INSTRUCTIONS TO FOLLOW: Upon reaching the line that contains "scaled: yellow lemon" in the records below, begin repeating every line exactly through the last one, skipping pictures.

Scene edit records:
===============
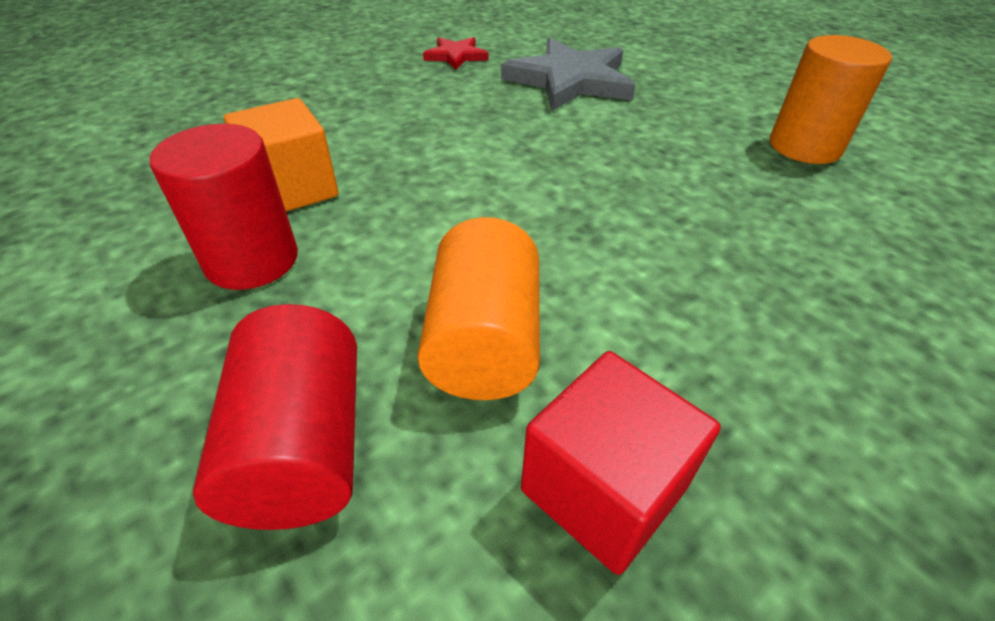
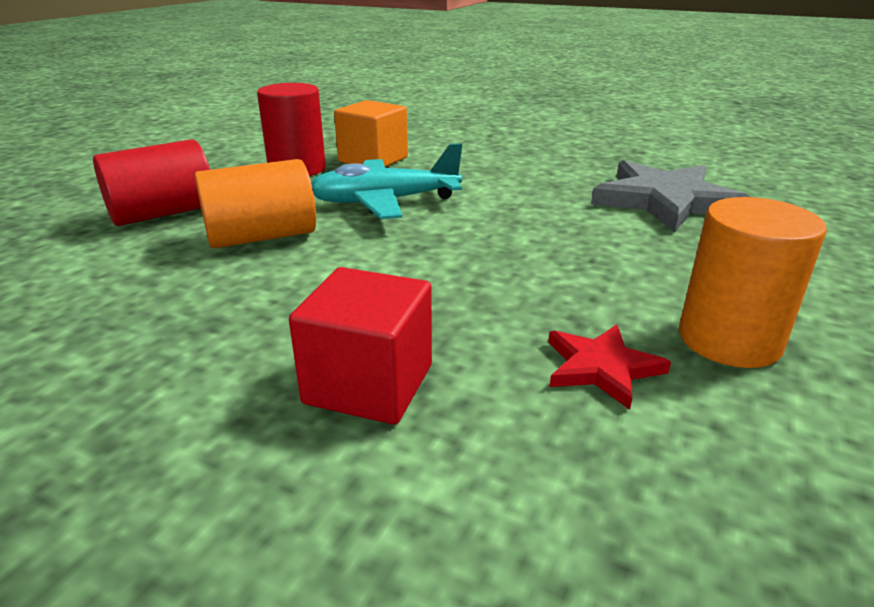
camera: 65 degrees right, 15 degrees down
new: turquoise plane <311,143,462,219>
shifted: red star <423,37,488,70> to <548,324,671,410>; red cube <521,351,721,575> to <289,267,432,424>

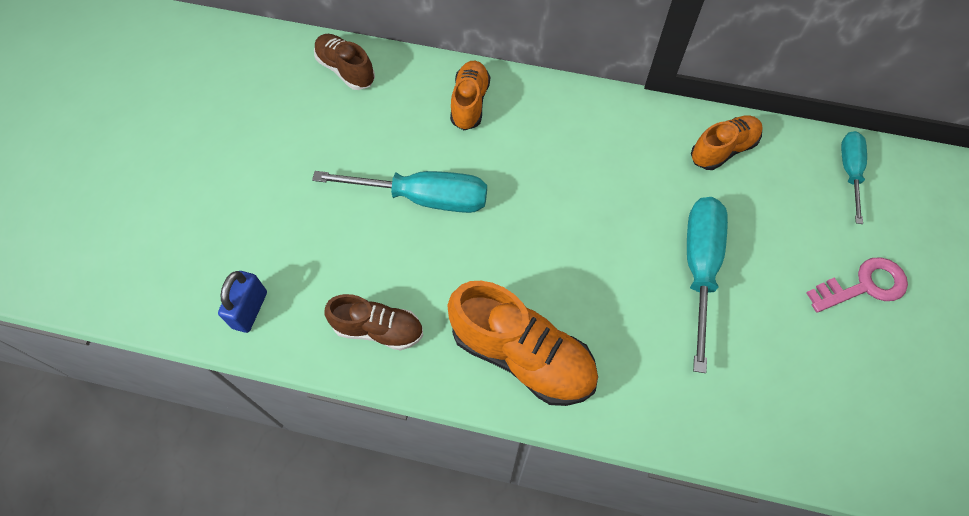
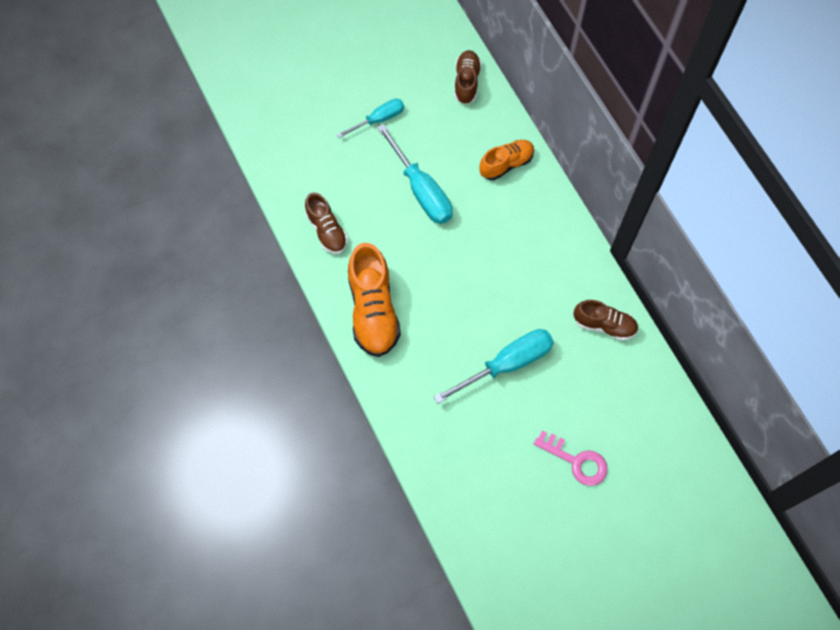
camera: 50 degrees right, 5 degrees up
gone: blue padlock <218,271,267,333>
shifted: turquoise screwdriver <841,131,867,224> to <337,99,404,138>
repainted: orange shoe <691,115,763,170> to brown shoe <574,300,638,341>

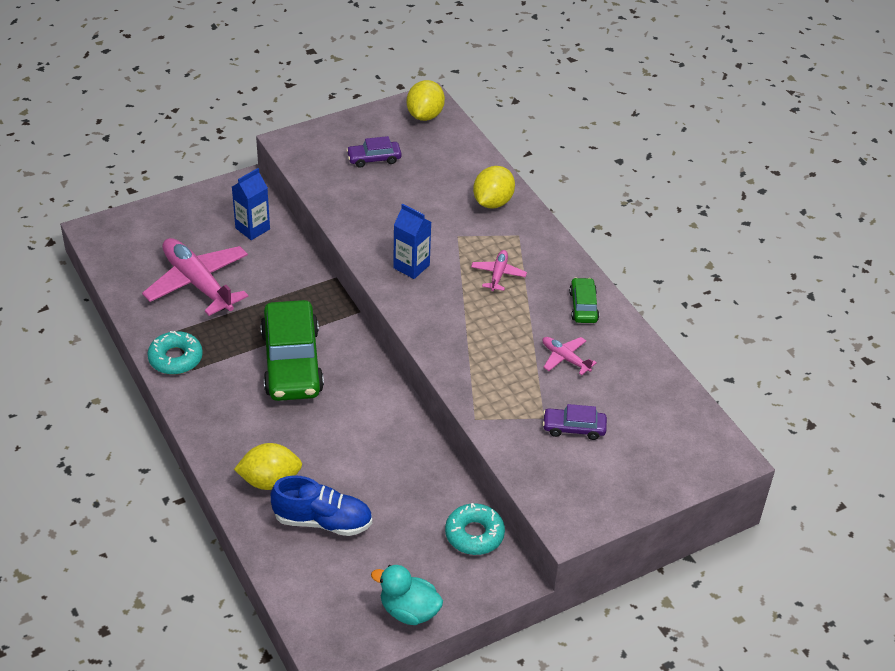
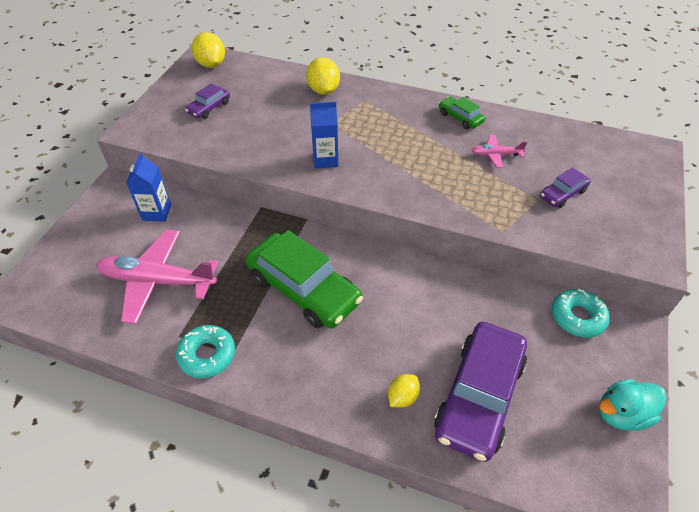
camera: 40 degrees left, 5 degrees up
gone: pink plane <471,250,527,291>
swapped: blue shoe <271,475,372,536> to purple car <434,322,527,462>
scaled: yellow lemon <234,443,302,490> = <388,374,420,408> x0.61

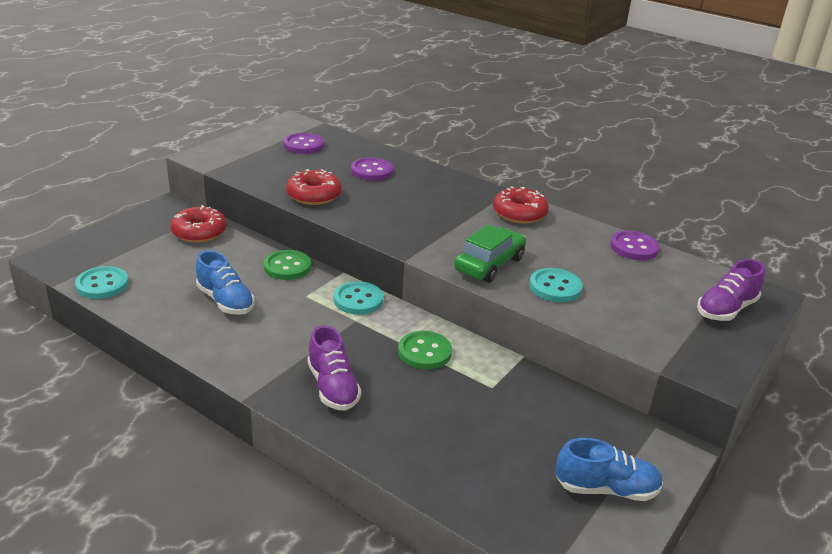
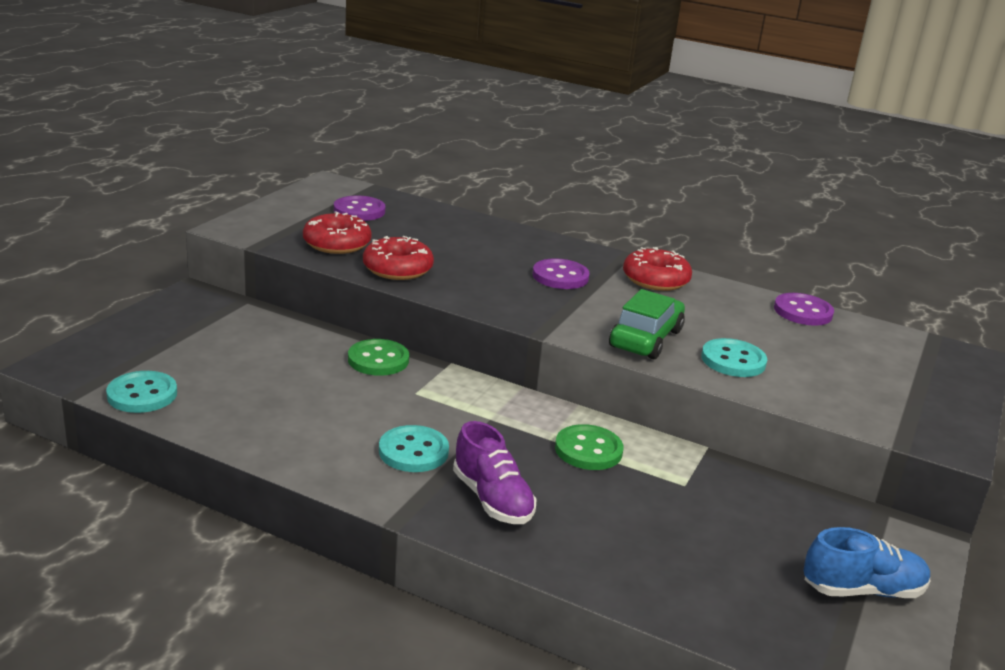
camera: 10 degrees left, 5 degrees down
gone: blue shoe <196,250,255,315>; purple shoe <697,259,765,321>
shifted: red donut <170,205,227,243> to <303,212,372,254>; turquoise button <334,281,383,315> to <379,425,449,472>; purple button <351,157,393,181> to <533,258,590,289>

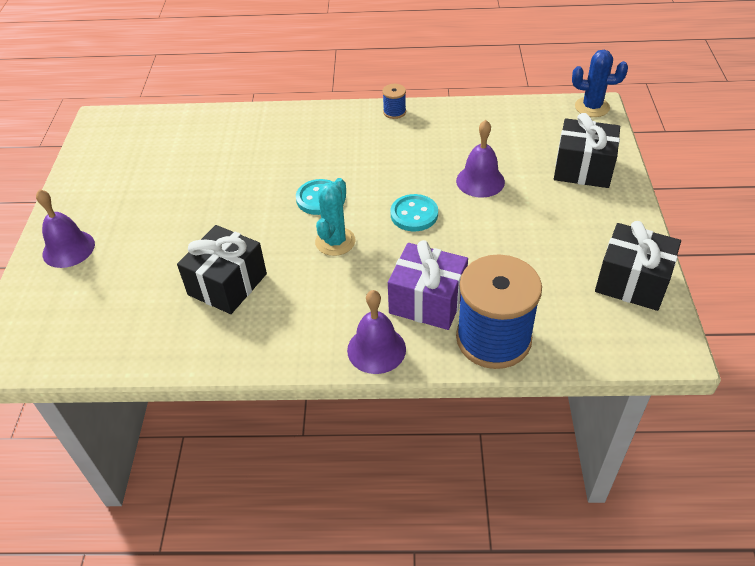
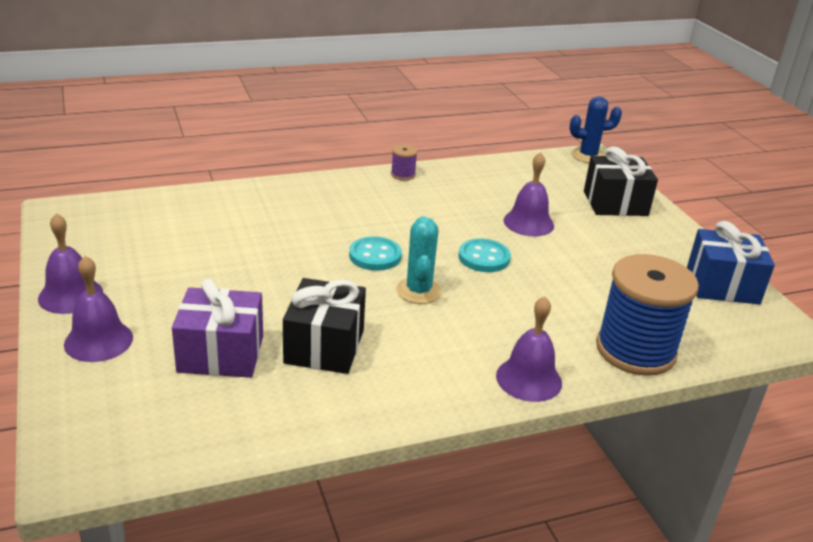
camera: 25 degrees left, 15 degrees down
new: purple bell <38,213,103,314>
shifted: purple gift <388,240,468,330> to <172,278,263,378>
repainted: blue spool <382,84,406,119> to purple spool <391,144,418,181>; black gift <595,221,681,311> to blue gift <687,221,775,305>

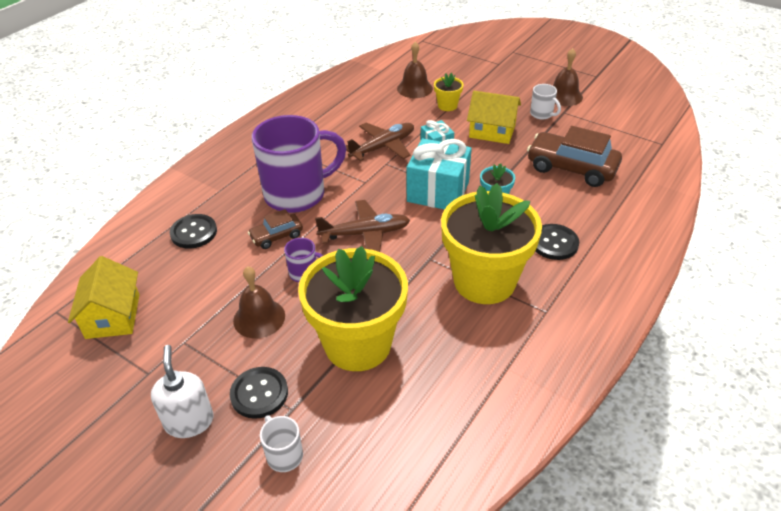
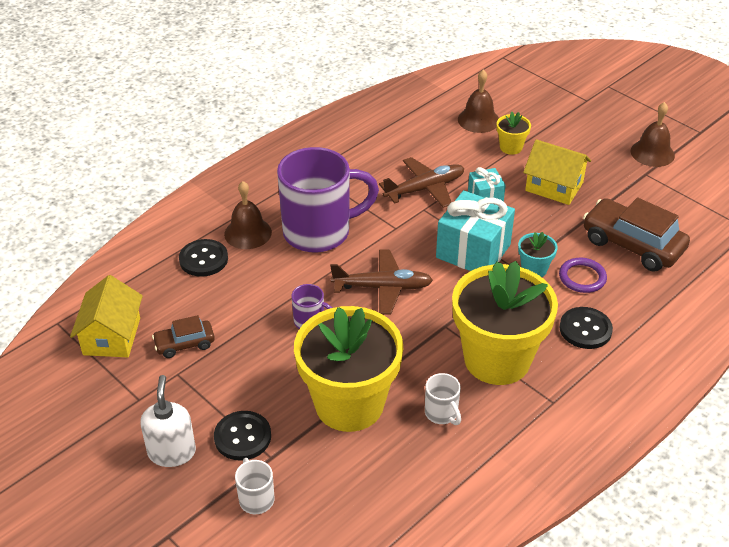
camera: 10 degrees right, 0 degrees up
new: purple ring <559,258,607,293>
shifted: brown bell <233,266,285,338> to <224,181,272,249>; brown car <248,209,303,249> to <152,315,215,358>; white mug <530,84,561,120> to <425,373,461,425>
===============
WRITTEN ANSWER:
scaled: yellow lemon <234,443,302,490> = <388,374,420,408> x0.61

camera: 10 degrees left, 5 degrees down
gone: blue shoe <196,250,255,315>; purple shoe <697,259,765,321>
shifted: red donut <170,205,227,243> to <303,212,372,254>; turquoise button <334,281,383,315> to <379,425,449,472>; purple button <351,157,393,181> to <533,258,590,289>

camera: 25 degrees left, 15 degrees down
new: purple bell <38,213,103,314>
shifted: purple gift <388,240,468,330> to <172,278,263,378>
repainted: blue spool <382,84,406,119> to purple spool <391,144,418,181>; black gift <595,221,681,311> to blue gift <687,221,775,305>

camera: 10 degrees right, 0 degrees up
new: purple ring <559,258,607,293>
shifted: brown bell <233,266,285,338> to <224,181,272,249>; brown car <248,209,303,249> to <152,315,215,358>; white mug <530,84,561,120> to <425,373,461,425>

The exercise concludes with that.